* **Extracted information**:

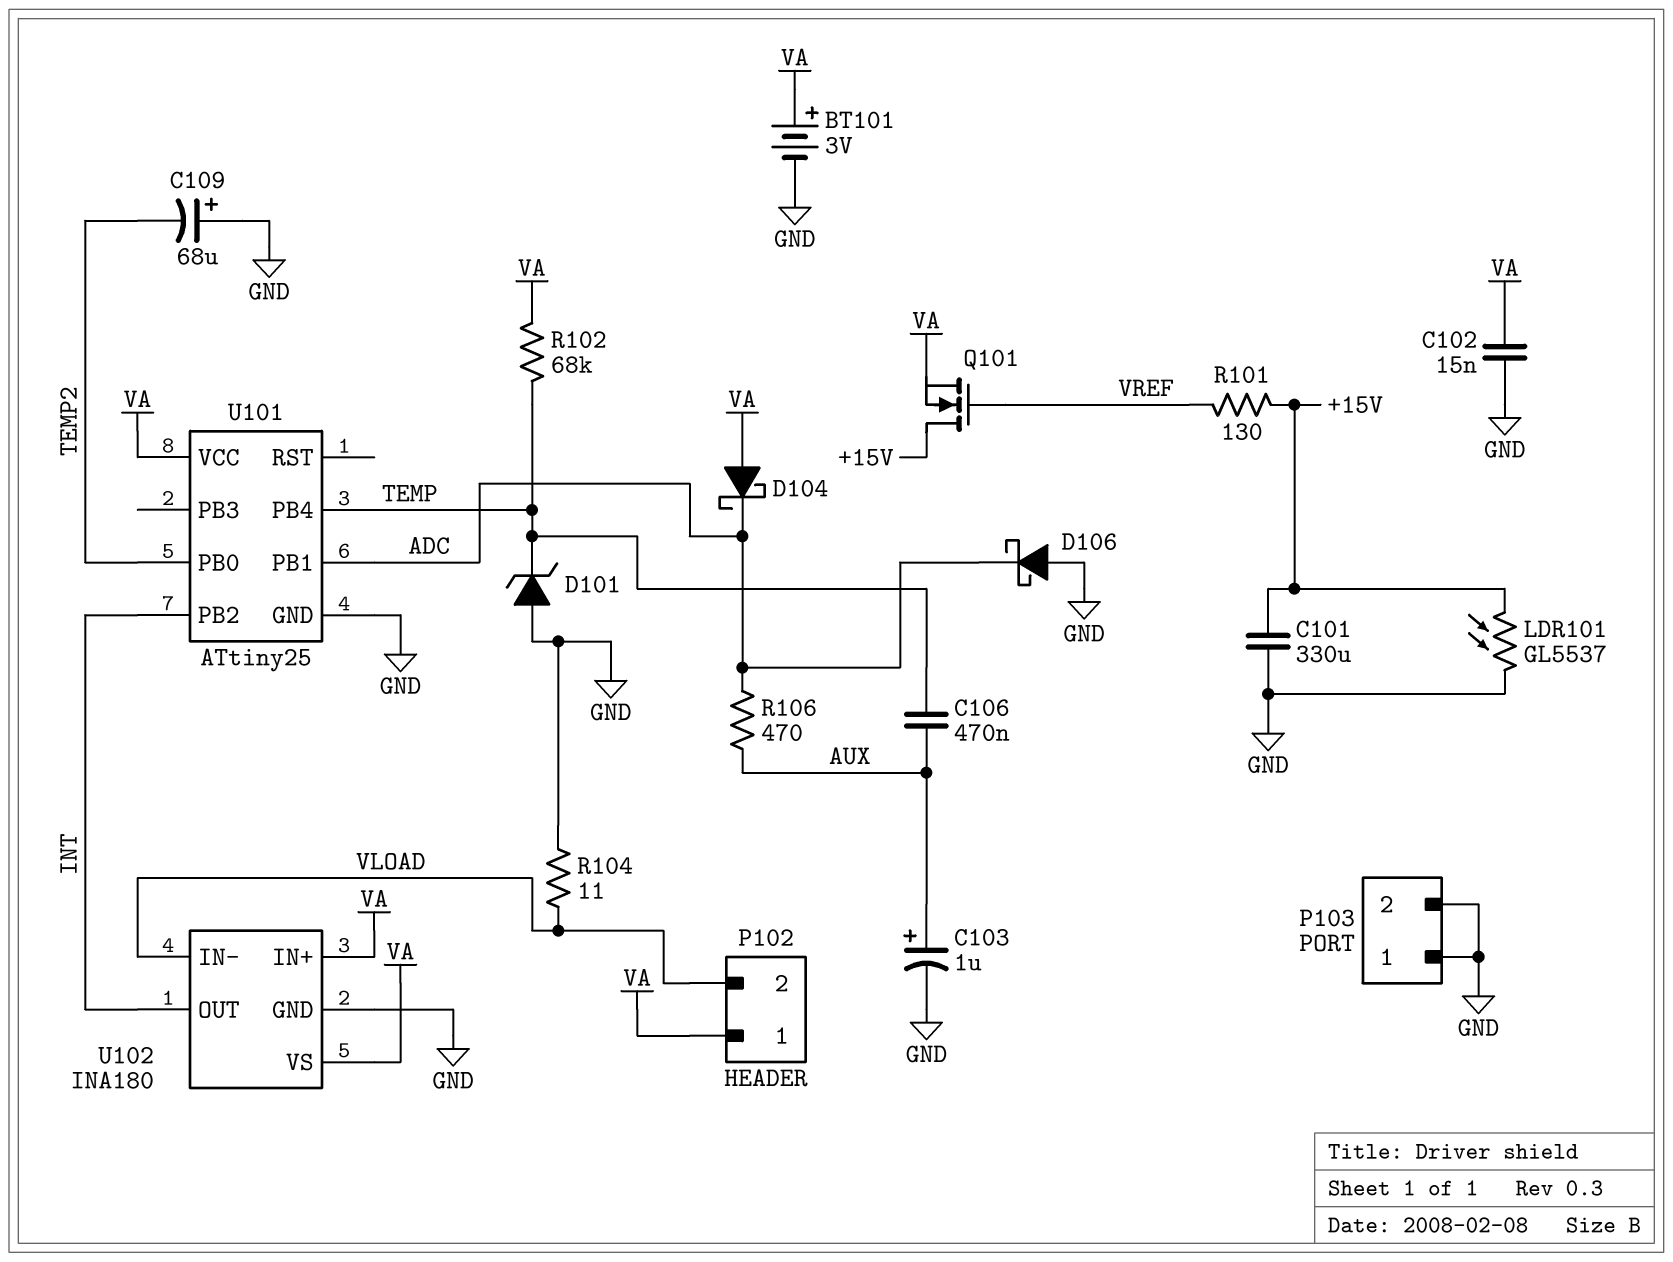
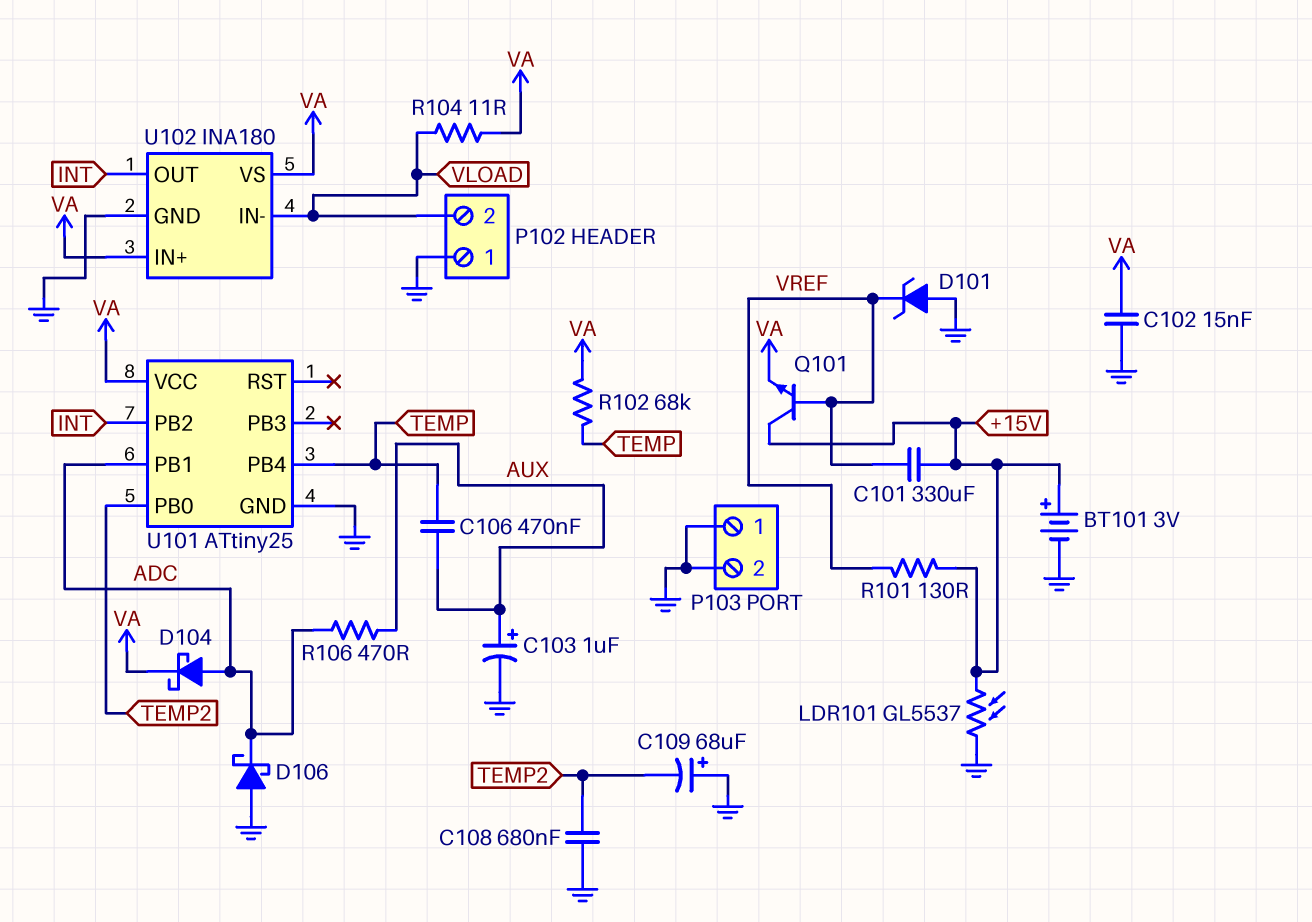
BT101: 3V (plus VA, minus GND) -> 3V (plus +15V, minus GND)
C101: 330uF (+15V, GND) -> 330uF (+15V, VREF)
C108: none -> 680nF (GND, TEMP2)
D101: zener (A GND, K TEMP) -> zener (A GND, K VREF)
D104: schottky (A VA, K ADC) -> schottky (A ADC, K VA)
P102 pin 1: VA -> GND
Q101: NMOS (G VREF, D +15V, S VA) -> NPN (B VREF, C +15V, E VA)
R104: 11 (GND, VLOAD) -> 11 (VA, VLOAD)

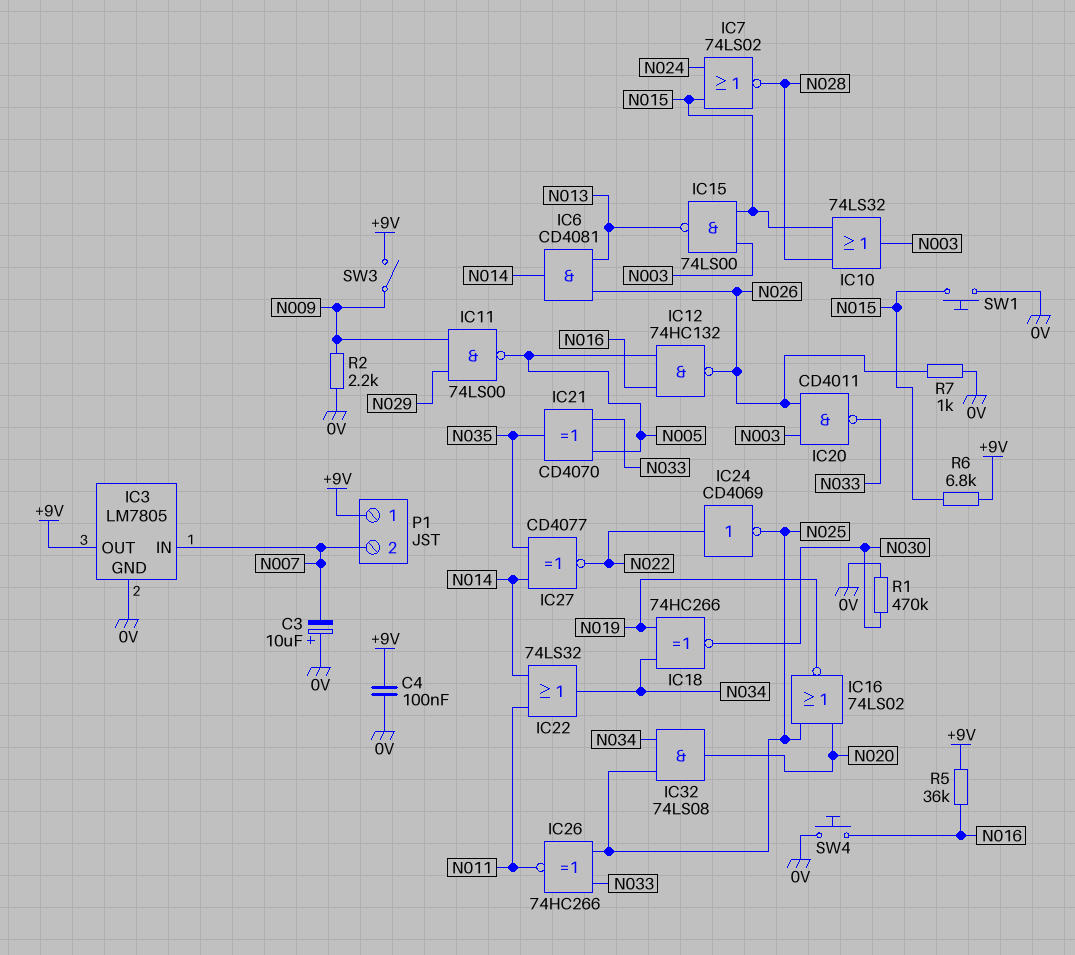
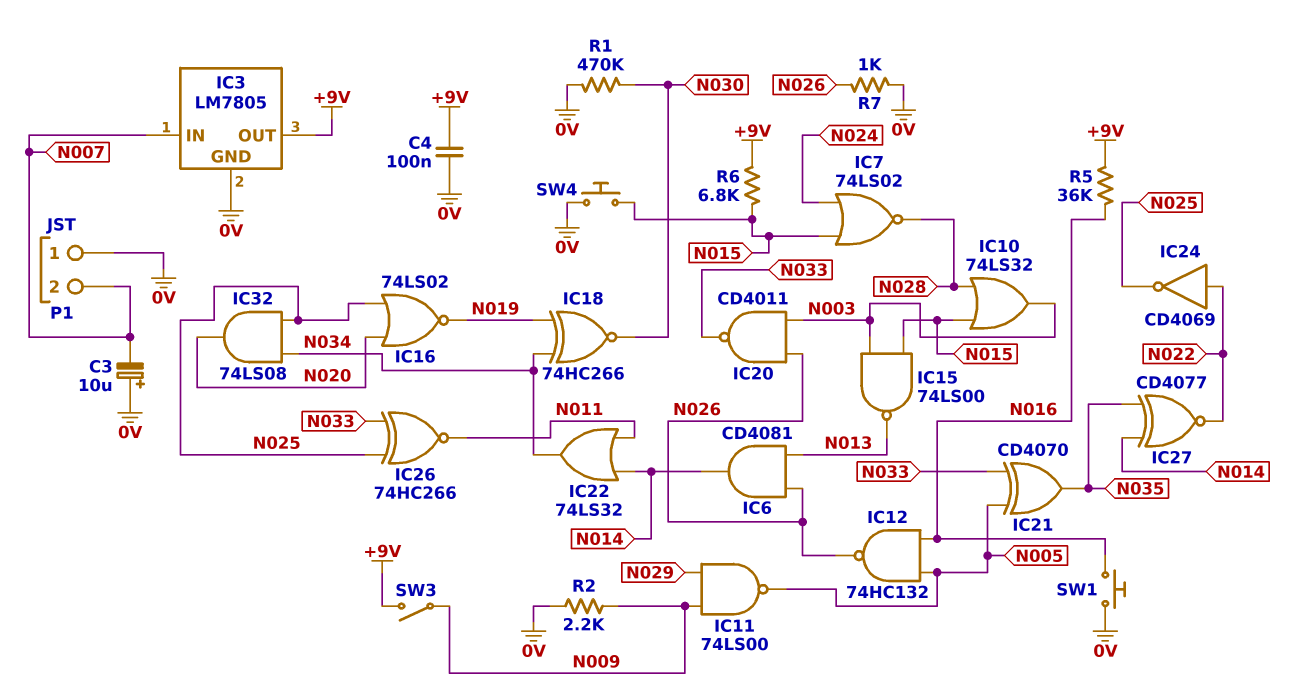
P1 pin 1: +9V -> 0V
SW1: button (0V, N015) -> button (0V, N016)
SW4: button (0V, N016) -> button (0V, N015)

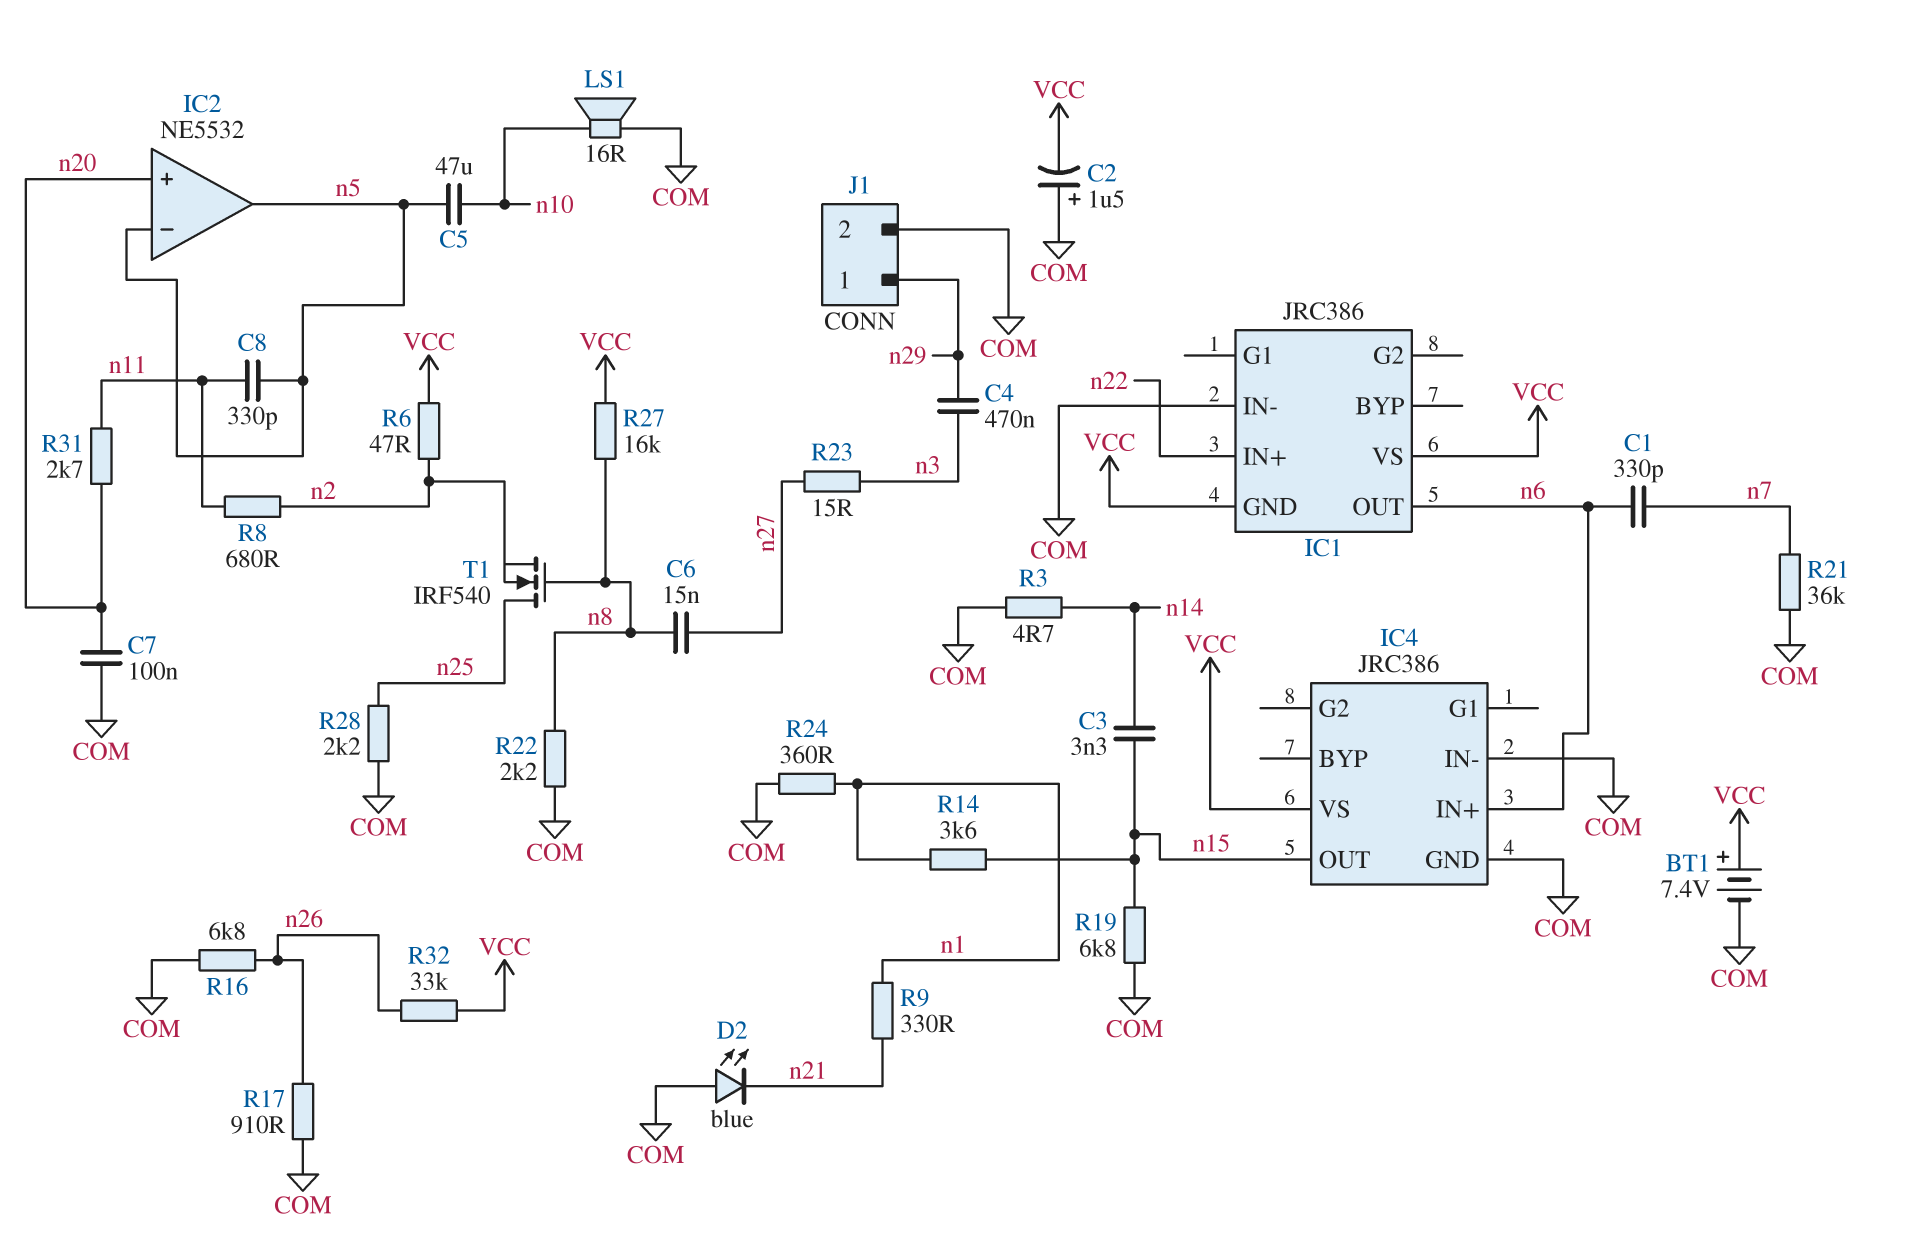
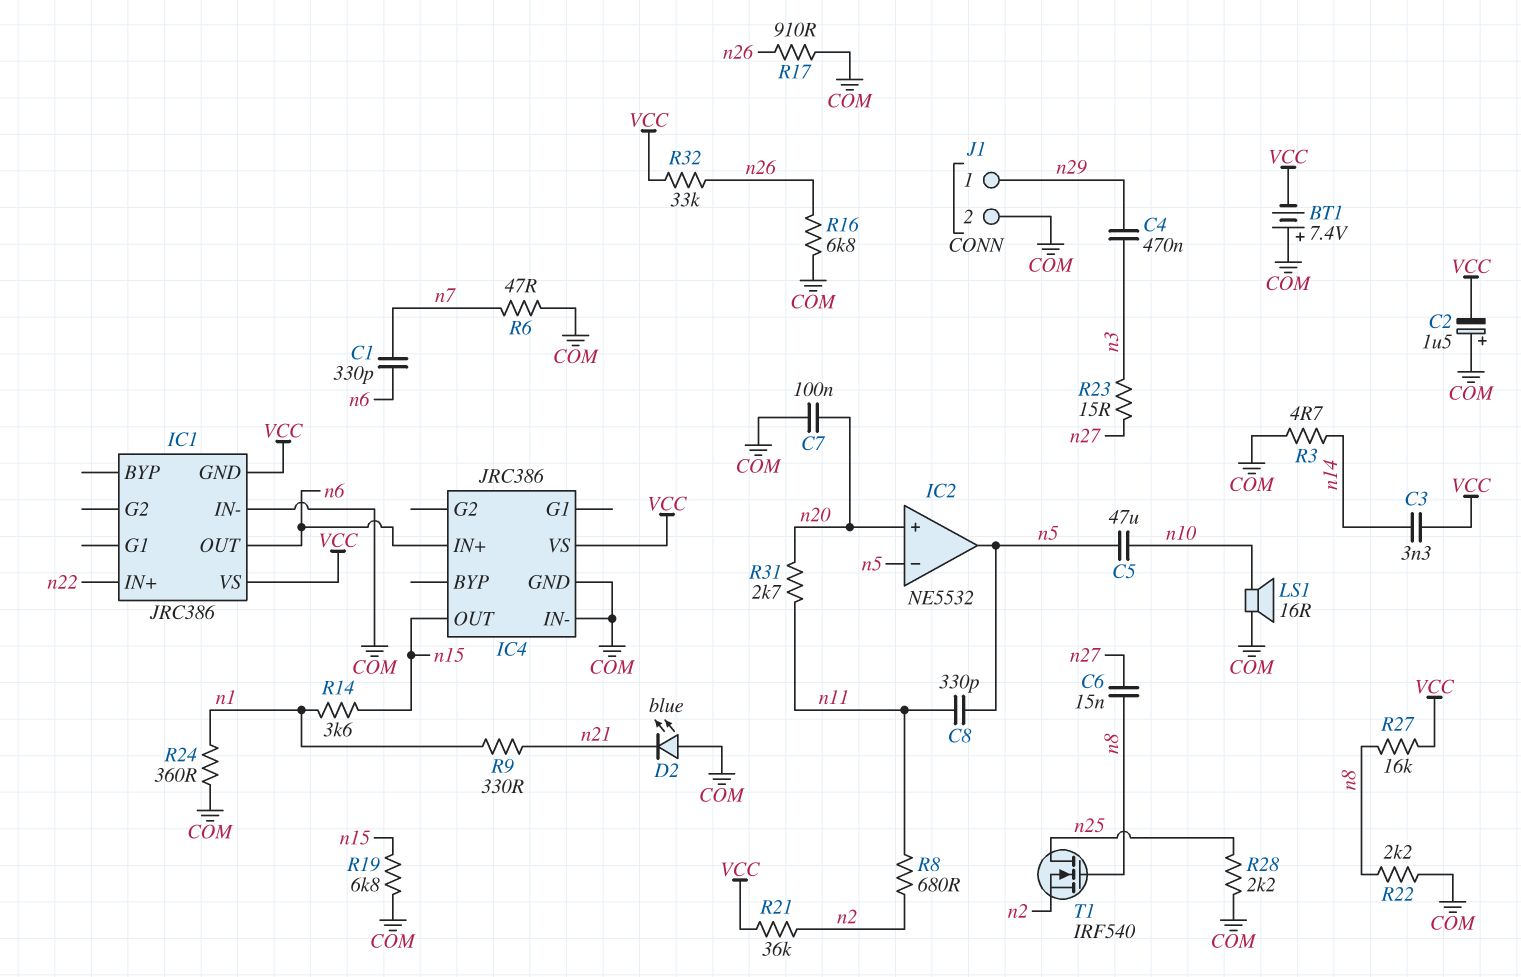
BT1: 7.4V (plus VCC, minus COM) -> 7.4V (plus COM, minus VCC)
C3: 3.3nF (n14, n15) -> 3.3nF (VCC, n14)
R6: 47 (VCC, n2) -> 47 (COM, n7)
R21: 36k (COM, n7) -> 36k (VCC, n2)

* **Exercise brief**: The required answer is an exact, picture-free copy of the lines from the opening of the listing above through the line with "P102 pin 1: VA -> GND".

* **Finished task**:
BT101: 3V (plus VA, minus GND) -> 3V (plus +15V, minus GND)
C101: 330uF (+15V, GND) -> 330uF (+15V, VREF)
C108: none -> 680nF (GND, TEMP2)
D101: zener (A GND, K TEMP) -> zener (A GND, K VREF)
D104: schottky (A VA, K ADC) -> schottky (A ADC, K VA)
P102 pin 1: VA -> GND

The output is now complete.